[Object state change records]
+ + +

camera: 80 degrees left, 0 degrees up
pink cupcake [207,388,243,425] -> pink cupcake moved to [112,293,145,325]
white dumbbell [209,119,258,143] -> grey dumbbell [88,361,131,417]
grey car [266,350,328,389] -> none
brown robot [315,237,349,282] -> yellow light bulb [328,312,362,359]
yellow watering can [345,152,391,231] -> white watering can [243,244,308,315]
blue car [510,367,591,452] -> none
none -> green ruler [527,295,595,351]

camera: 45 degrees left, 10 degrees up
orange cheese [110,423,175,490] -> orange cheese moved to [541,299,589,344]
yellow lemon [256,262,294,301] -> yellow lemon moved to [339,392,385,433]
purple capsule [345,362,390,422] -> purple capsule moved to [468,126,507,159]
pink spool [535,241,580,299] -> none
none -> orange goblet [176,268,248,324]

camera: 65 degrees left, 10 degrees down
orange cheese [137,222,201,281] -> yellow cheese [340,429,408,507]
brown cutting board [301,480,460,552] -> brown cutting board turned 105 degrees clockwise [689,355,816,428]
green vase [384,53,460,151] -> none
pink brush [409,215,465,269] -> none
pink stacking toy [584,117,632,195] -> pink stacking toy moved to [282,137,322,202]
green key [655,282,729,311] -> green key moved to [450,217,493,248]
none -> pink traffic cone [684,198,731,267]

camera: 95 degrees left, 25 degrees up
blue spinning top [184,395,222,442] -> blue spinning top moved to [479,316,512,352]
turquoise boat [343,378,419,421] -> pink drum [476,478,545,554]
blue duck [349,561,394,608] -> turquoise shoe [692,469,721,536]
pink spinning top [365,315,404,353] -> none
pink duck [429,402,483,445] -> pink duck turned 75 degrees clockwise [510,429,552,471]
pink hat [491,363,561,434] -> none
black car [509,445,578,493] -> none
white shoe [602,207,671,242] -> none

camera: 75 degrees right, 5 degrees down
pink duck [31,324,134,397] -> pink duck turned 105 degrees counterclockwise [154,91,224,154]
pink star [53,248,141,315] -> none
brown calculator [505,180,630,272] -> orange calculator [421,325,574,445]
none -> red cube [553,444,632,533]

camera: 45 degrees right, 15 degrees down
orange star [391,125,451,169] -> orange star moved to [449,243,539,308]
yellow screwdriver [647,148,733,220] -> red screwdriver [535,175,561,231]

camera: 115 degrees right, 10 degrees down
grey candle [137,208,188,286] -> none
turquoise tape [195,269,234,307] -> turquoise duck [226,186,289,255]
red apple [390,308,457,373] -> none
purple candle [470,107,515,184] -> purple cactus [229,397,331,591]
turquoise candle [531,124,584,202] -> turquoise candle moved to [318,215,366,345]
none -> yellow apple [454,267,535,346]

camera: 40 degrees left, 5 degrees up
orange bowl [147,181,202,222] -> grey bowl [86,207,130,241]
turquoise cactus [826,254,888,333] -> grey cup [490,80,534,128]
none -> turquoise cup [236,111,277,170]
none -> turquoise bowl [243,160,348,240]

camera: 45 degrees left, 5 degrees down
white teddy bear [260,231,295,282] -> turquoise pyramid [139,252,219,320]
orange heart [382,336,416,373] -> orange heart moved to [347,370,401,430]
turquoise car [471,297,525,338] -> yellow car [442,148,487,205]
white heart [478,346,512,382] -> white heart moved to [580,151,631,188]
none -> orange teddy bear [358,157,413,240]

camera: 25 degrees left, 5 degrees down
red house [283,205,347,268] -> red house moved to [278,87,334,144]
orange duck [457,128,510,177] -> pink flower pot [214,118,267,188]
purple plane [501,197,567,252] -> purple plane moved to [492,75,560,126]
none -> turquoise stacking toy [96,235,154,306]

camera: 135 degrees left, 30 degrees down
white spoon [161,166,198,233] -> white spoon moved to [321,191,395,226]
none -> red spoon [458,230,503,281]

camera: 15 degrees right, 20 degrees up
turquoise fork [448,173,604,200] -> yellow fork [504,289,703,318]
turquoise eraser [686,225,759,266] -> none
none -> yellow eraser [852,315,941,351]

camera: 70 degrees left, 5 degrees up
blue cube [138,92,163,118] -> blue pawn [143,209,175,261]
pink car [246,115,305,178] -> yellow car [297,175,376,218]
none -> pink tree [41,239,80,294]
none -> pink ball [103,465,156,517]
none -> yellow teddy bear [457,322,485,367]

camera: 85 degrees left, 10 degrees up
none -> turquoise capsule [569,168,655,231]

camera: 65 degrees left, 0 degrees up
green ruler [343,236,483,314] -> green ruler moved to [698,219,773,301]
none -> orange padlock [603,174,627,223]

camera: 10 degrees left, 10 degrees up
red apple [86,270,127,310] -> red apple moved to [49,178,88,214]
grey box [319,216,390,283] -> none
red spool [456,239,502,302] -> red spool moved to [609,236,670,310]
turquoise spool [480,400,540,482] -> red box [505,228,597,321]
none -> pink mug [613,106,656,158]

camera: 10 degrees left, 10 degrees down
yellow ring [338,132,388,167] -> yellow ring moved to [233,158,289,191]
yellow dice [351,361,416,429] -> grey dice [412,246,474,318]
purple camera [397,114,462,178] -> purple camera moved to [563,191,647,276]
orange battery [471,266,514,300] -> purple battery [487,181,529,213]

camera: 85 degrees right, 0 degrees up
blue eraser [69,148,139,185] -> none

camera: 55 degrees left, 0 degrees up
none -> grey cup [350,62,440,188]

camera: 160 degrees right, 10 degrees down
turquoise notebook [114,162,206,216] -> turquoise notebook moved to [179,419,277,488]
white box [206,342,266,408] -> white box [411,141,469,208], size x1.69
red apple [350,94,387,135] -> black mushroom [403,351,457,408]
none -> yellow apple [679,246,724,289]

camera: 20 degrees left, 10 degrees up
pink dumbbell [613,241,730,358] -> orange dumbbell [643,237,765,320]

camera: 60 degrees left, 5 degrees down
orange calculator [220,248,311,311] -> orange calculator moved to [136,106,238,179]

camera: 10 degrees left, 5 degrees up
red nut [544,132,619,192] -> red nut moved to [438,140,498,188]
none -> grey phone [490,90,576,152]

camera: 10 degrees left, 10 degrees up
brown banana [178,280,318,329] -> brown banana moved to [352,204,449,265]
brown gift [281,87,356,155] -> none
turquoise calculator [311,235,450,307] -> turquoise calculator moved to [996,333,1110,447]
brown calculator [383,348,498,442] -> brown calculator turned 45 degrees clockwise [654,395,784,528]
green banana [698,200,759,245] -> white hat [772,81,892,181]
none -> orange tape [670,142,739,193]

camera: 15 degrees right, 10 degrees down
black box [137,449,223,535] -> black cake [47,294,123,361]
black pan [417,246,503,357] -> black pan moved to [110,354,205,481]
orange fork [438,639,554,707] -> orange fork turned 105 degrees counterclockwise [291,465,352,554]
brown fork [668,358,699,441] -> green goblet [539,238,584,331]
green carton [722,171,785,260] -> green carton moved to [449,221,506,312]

+ + +

▸ **What is needed**: Check every line of the data above for the string "ruler", and copy those that have it.

▸ **Task answer**:
none -> green ruler [527,295,595,351]
green ruler [343,236,483,314] -> green ruler moved to [698,219,773,301]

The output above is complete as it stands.